___ DATA ___

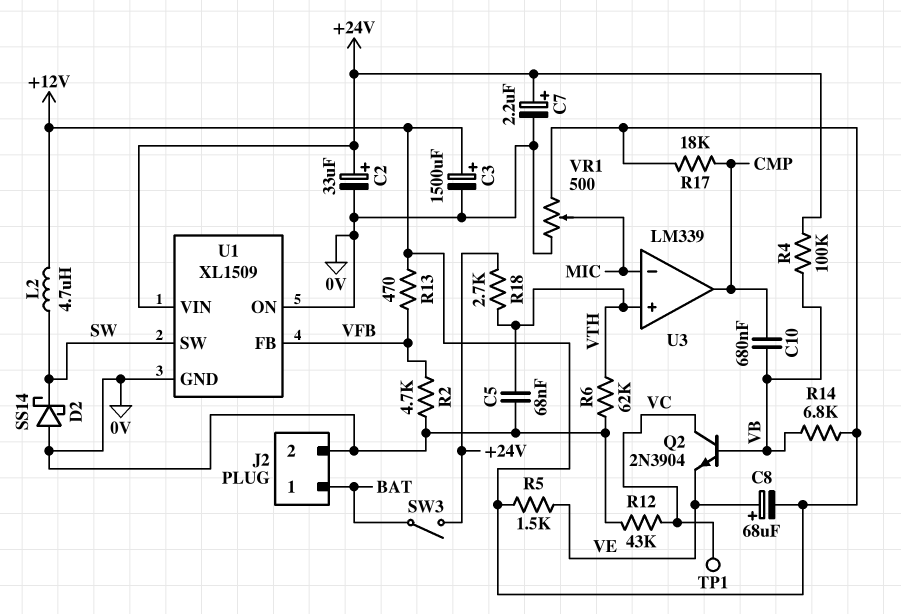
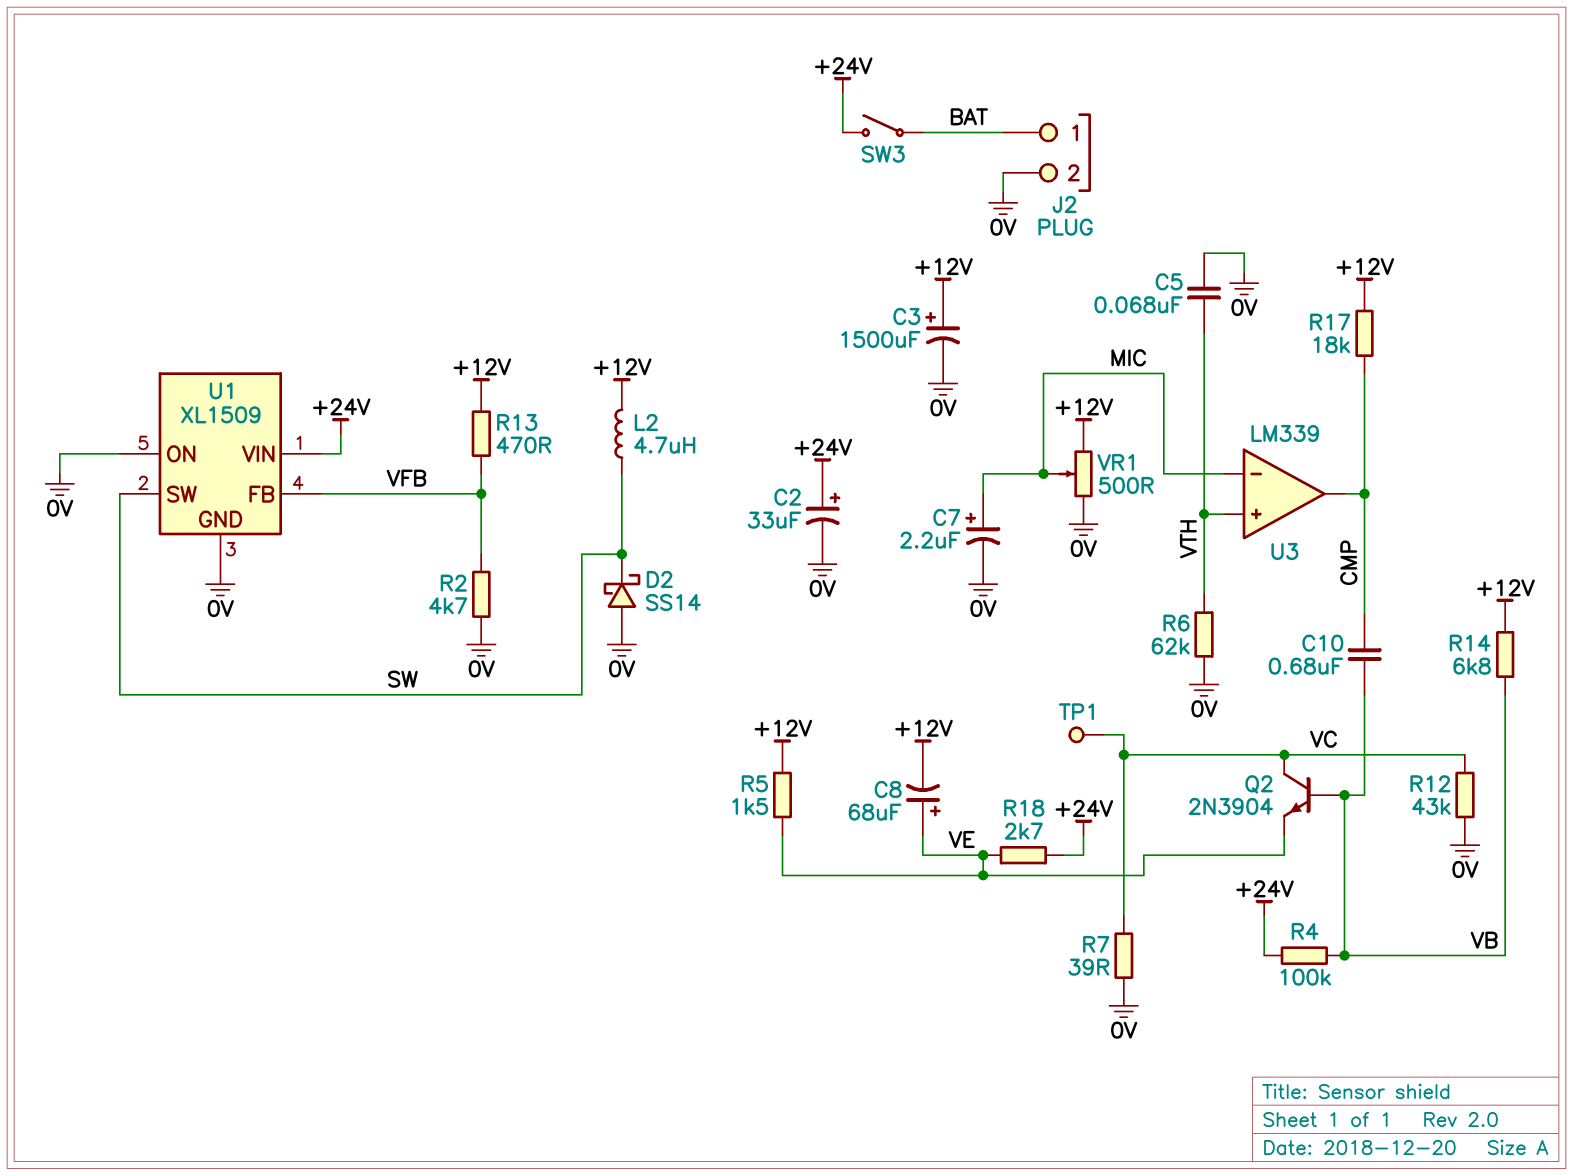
C7: 2.2uF (plus +24V, minus 0V) -> 2.2uF (plus MIC, minus 0V)
R7: none -> 39 (0V, VC)
R18: 2.7k (+24V, VTH) -> 2.7k (+24V, VE)

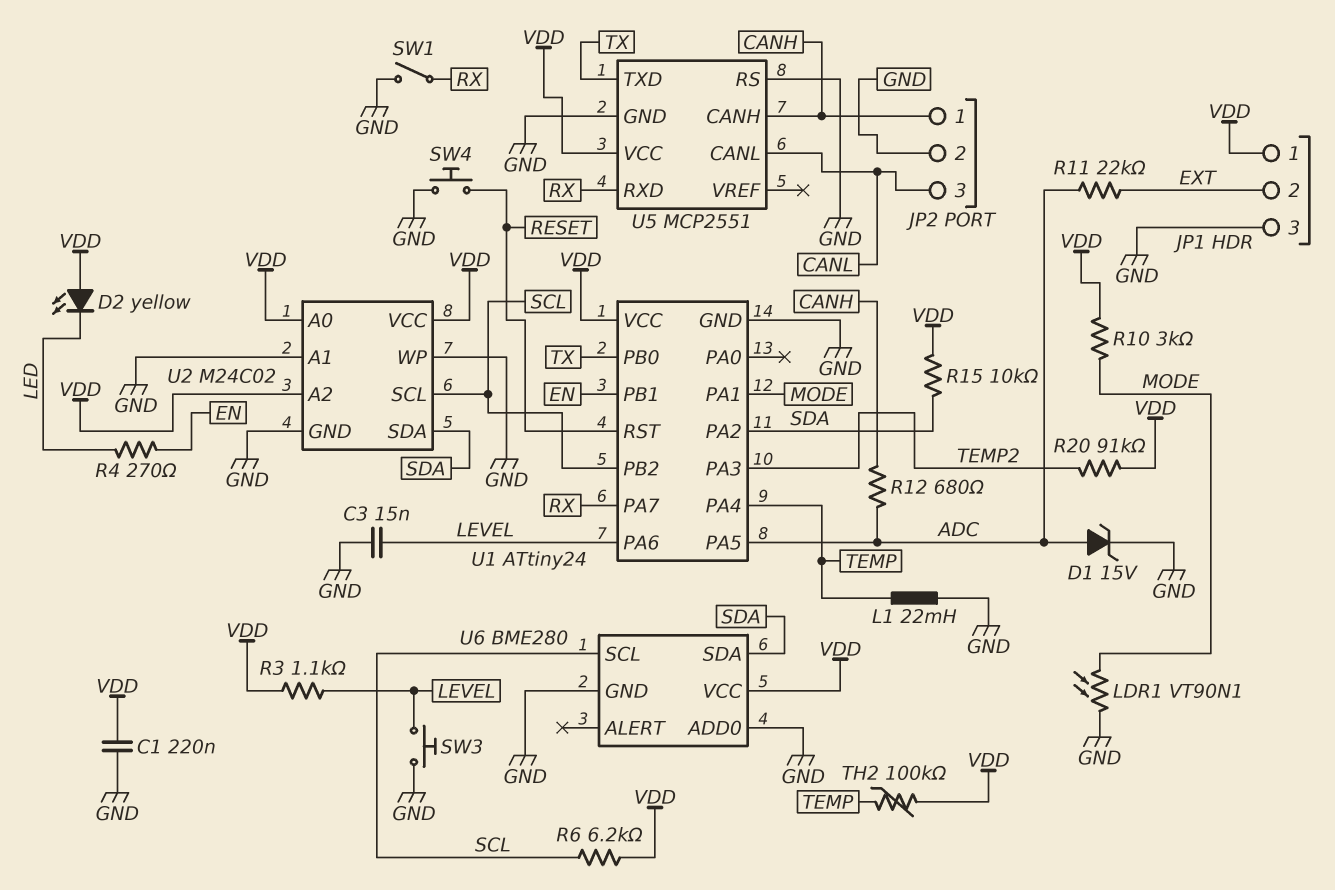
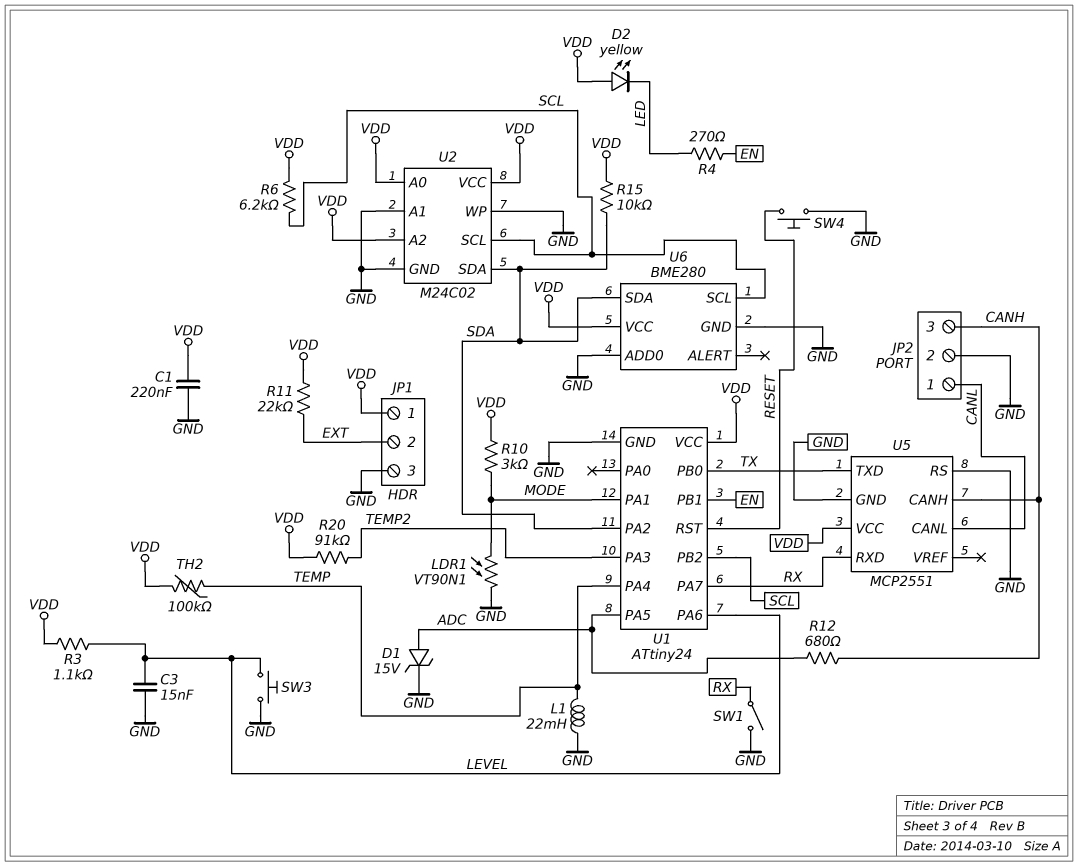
JP2 pin 1: CANH -> CANL
JP2 pin 3: CANL -> CANH
R11: 22k (ADC, EXT) -> 22k (EXT, VDD)

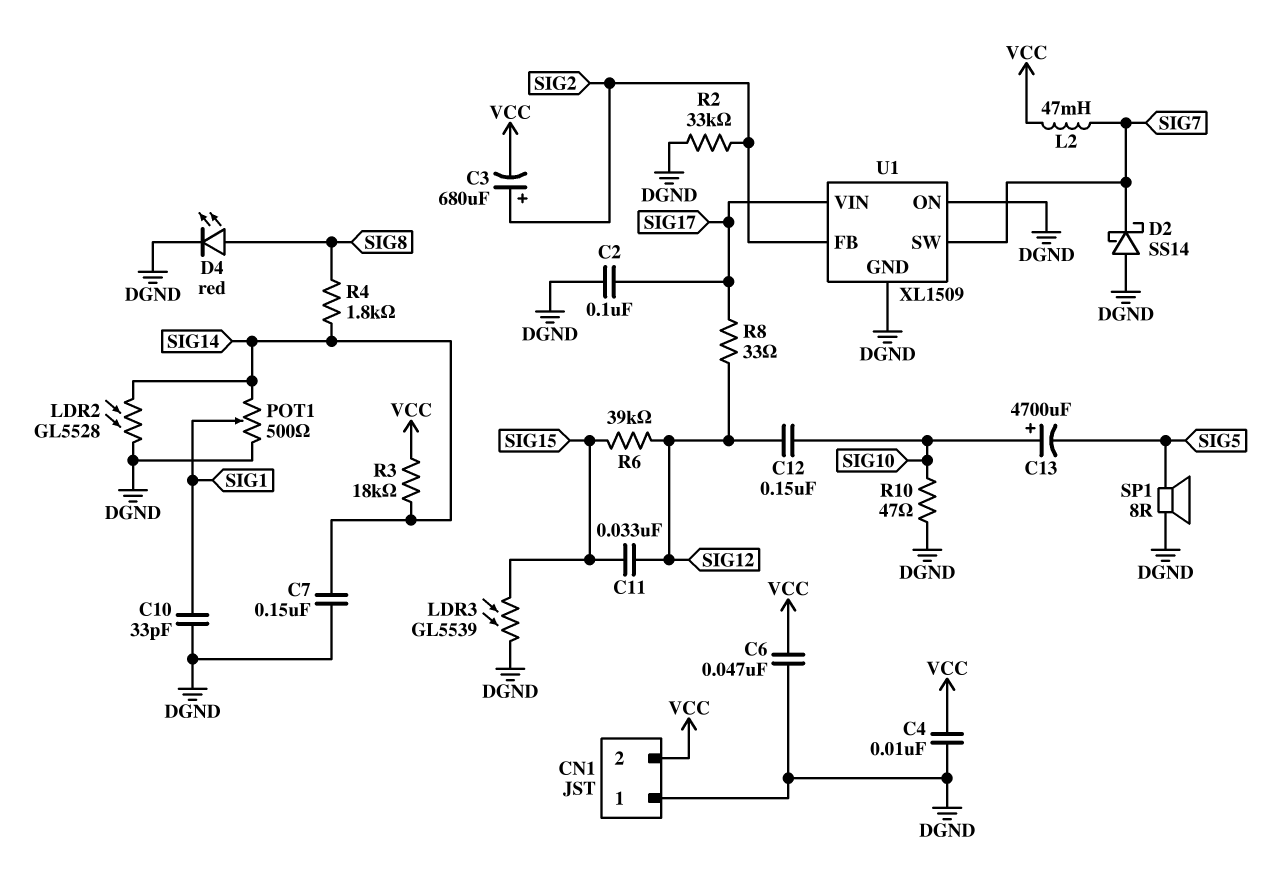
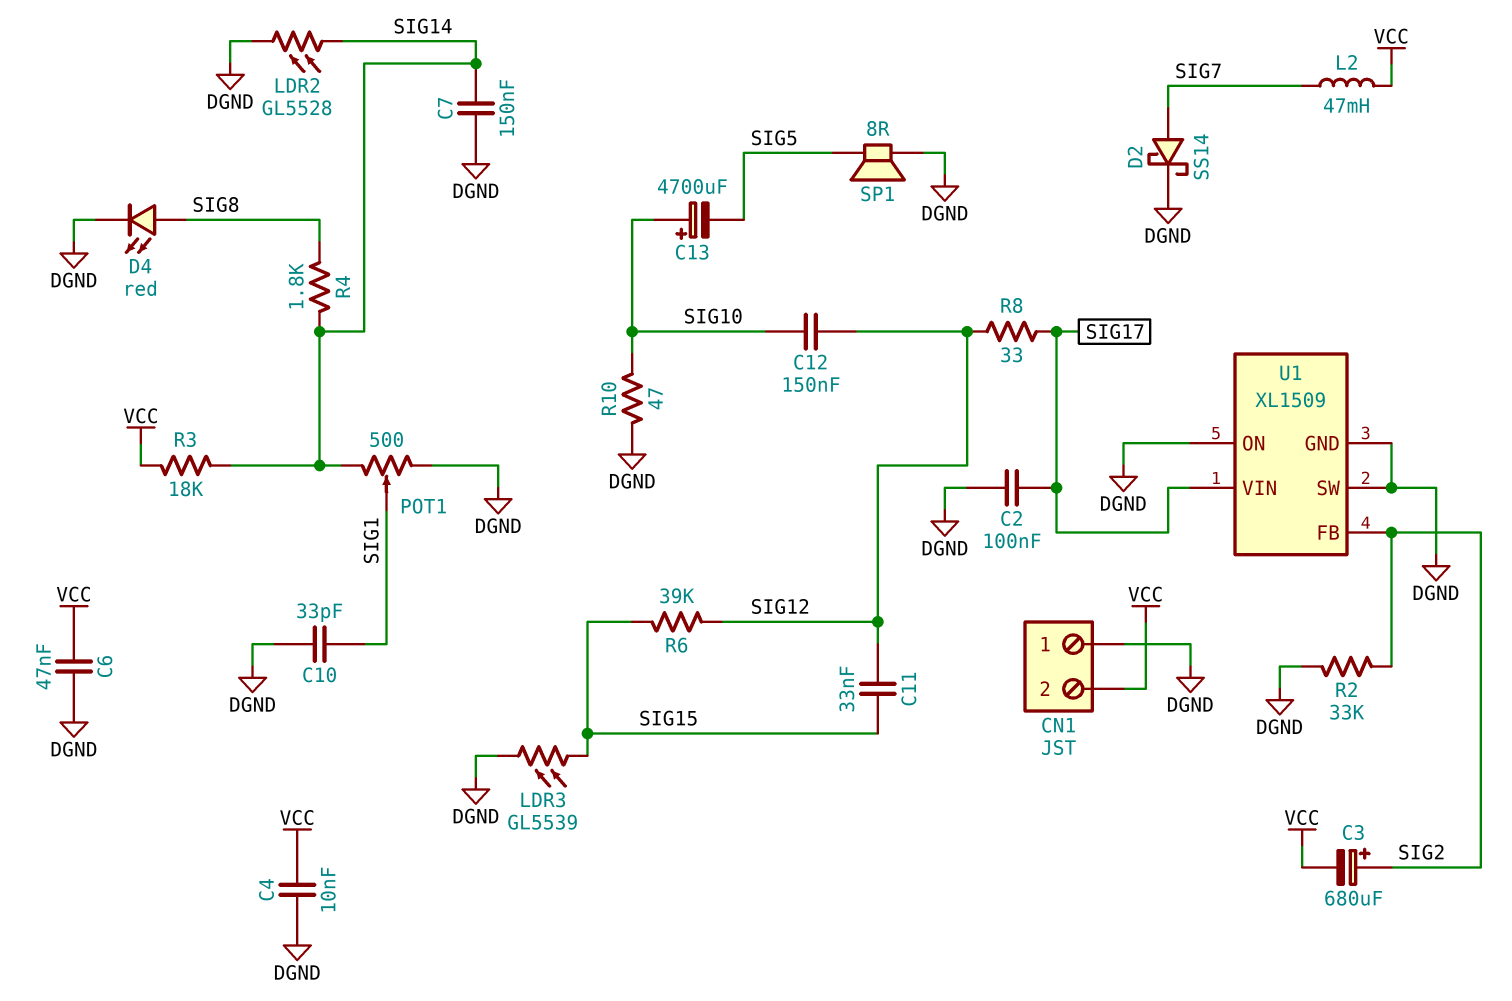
D2: schottky SS14 (A DGND, K SIG7) -> schottky SS14 (A SIG7, K DGND)
U1 pin SW: SIG7 -> DGND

___

- PROBLEM STATEMENT
Return every line in the records that includes the string "CANL".

- TASK SOLUTION
JP2 pin 1: CANH -> CANL
JP2 pin 3: CANL -> CANH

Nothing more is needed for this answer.